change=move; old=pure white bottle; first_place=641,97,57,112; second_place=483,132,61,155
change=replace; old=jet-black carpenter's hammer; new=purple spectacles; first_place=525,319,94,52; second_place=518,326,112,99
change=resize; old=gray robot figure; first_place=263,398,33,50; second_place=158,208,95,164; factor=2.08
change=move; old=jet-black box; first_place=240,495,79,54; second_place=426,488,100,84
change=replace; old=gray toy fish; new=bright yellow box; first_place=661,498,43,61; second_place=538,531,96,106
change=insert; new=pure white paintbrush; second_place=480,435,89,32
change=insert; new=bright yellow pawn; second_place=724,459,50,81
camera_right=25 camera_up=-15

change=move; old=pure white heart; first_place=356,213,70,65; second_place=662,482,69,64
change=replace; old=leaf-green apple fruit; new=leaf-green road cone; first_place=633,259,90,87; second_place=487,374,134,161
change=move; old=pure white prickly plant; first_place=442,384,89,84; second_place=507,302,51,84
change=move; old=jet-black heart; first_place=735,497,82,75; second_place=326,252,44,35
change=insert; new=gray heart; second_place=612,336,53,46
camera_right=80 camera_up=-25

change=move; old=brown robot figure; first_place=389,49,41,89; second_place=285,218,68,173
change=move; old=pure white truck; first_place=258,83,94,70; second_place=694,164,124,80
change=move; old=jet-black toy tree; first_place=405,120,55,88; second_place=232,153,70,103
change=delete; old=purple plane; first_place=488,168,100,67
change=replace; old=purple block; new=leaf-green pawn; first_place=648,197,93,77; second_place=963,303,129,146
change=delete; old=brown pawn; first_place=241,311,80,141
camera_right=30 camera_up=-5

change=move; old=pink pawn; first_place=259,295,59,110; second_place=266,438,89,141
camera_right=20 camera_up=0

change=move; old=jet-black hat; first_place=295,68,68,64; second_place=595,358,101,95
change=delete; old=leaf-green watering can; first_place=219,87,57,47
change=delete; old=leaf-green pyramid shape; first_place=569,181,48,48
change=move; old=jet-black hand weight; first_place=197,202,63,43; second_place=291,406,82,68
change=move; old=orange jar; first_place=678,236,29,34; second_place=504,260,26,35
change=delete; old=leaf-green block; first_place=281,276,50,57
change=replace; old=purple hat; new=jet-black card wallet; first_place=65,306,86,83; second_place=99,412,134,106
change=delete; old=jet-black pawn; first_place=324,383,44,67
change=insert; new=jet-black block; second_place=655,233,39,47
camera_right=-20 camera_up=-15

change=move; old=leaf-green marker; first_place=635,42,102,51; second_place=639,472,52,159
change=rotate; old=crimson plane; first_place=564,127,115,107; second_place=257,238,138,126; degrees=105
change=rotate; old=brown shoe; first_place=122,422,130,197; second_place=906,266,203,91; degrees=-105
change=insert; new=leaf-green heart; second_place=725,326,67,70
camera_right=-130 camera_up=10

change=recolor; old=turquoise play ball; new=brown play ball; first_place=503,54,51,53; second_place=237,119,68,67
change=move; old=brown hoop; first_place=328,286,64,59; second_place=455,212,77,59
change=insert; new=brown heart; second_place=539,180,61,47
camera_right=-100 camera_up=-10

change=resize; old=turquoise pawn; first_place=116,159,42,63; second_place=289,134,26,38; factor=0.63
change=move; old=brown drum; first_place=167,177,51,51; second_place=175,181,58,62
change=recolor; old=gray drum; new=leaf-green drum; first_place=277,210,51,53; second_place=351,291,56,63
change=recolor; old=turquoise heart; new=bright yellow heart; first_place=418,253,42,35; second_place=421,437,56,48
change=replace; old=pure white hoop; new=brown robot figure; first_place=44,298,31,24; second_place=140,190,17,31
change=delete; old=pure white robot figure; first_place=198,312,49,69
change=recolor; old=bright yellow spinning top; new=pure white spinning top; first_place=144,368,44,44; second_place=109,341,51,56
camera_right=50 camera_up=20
+++
WHAT IS NEEDED ::
Beginning at the line above with "change=insert; new=pure white" and finishing at the line with "change=insert; new=bright yellow", return each line exactly and return nothing else.

RESULT ::
change=insert; new=pure white paintbrush; second_place=480,435,89,32
change=insert; new=bright yellow pawn; second_place=724,459,50,81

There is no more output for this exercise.